__Instructions to follow__
Would you please return only the lines from the one with "(621, 264) = (401, 247): orange" through the last line of the records below, leaving the pictures out?

Records excerpted from a collection:
■ ■ ■ ■

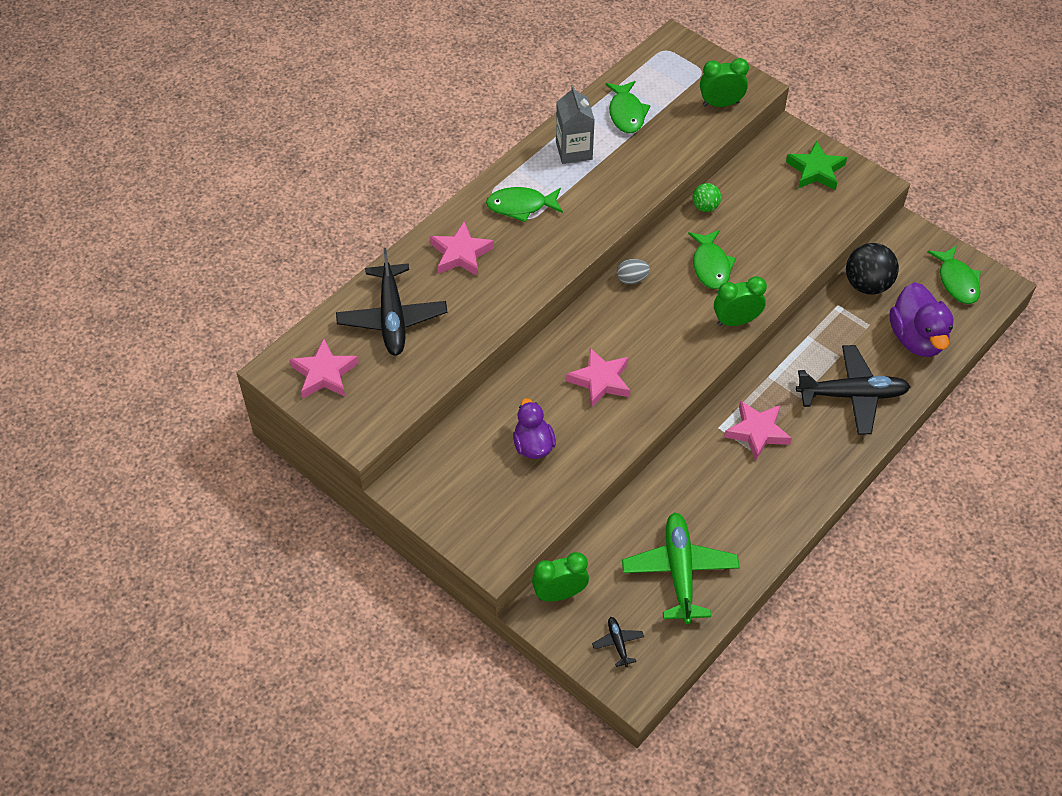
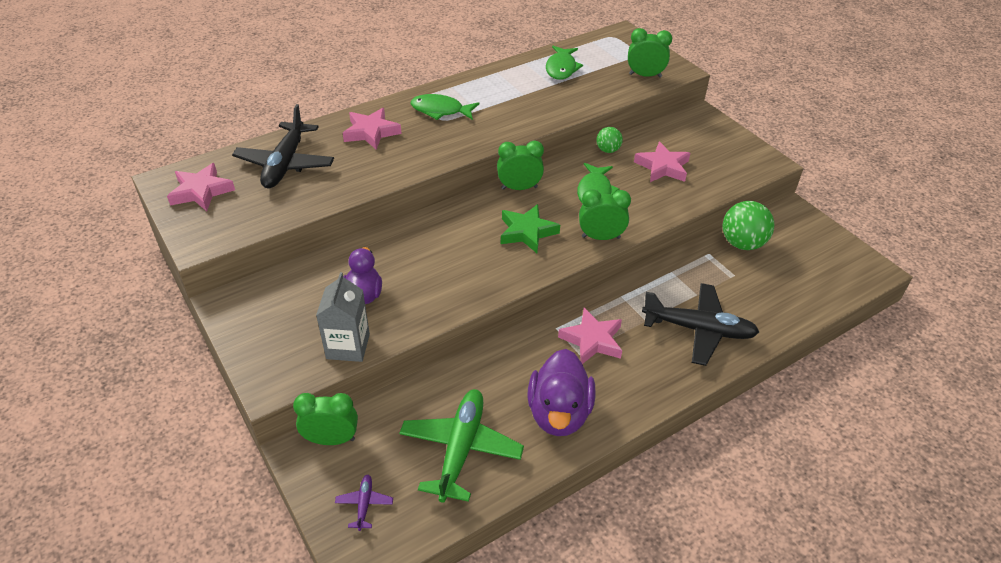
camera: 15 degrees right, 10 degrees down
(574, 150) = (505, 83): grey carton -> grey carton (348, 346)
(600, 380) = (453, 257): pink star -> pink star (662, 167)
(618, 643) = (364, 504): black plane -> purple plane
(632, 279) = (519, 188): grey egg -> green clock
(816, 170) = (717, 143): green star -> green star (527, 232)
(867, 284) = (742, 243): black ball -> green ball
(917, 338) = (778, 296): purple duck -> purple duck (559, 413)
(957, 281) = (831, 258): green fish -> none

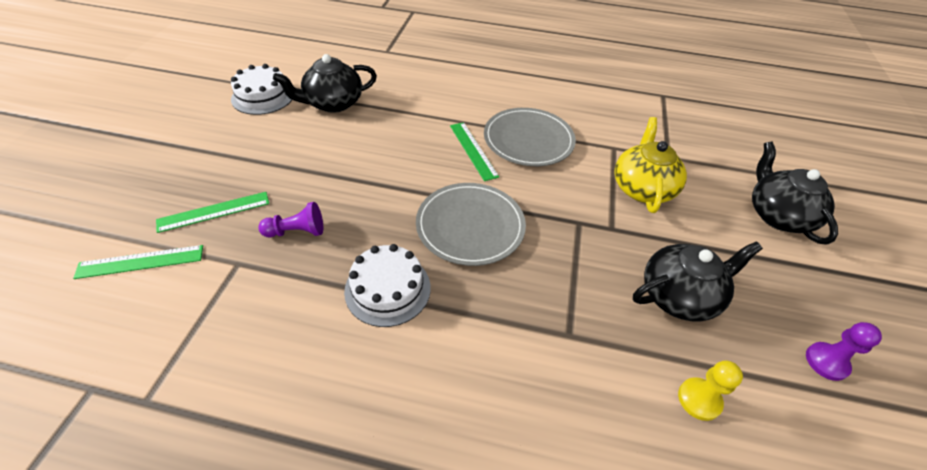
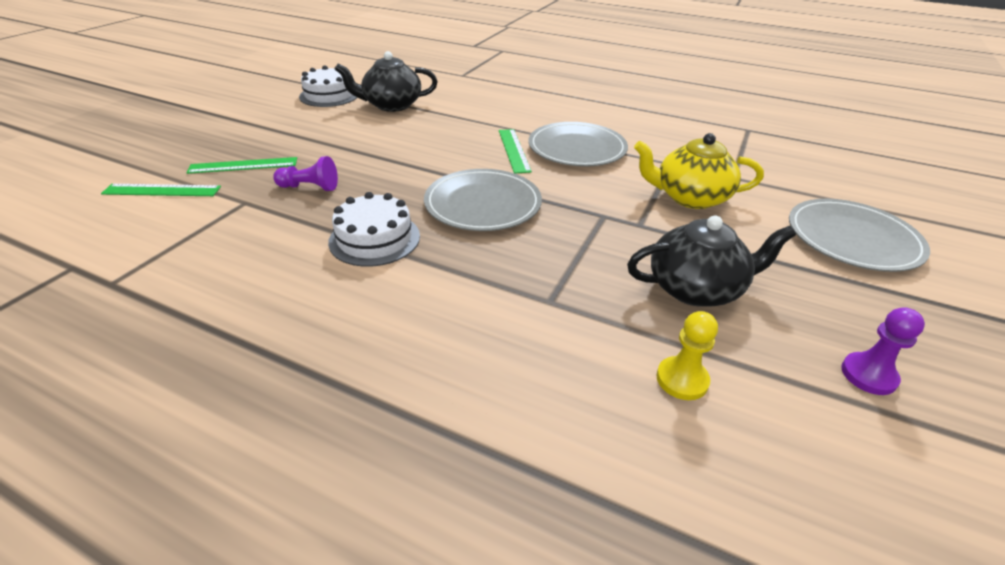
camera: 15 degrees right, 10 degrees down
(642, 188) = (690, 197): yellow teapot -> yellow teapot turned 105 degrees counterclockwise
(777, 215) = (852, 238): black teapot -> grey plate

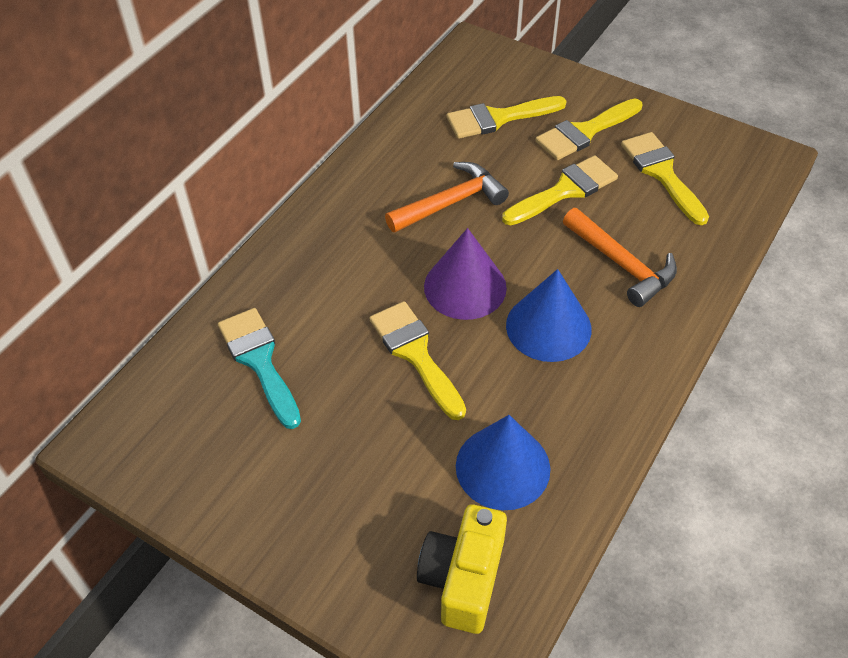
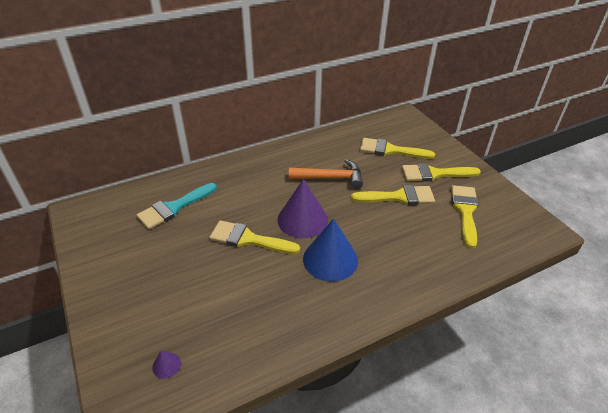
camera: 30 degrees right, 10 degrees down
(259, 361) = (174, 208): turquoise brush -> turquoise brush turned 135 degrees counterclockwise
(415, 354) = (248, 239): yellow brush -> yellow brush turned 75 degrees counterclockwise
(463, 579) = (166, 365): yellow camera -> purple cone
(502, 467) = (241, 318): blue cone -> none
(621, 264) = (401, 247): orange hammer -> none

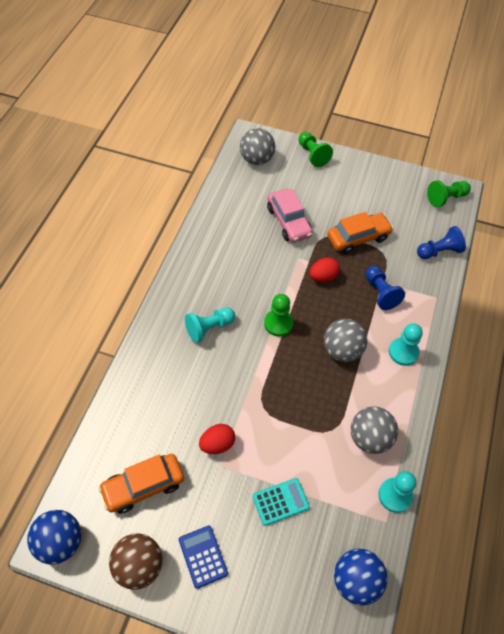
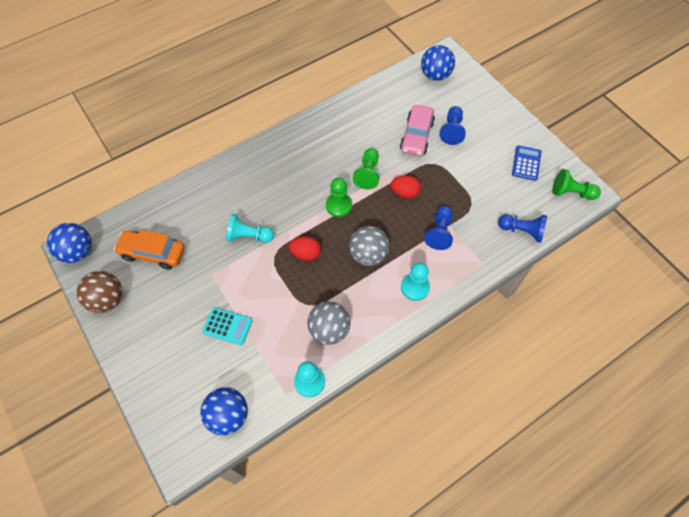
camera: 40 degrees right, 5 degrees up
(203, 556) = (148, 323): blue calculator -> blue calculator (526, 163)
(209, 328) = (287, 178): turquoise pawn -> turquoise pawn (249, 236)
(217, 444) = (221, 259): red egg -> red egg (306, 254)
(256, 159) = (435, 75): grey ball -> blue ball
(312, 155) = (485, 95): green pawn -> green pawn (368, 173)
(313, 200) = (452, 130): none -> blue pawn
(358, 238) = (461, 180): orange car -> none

■ ■ ■ ■

__Solution for this problem__
(621, 264) = (401, 247): orange hammer -> none

camera: 40 degrees right, 5 degrees up
(203, 556) = (148, 323): blue calculator -> blue calculator (526, 163)
(209, 328) = (287, 178): turquoise pawn -> turquoise pawn (249, 236)
(217, 444) = (221, 259): red egg -> red egg (306, 254)
(256, 159) = (435, 75): grey ball -> blue ball
(312, 155) = (485, 95): green pawn -> green pawn (368, 173)
(313, 200) = (452, 130): none -> blue pawn
(358, 238) = (461, 180): orange car -> none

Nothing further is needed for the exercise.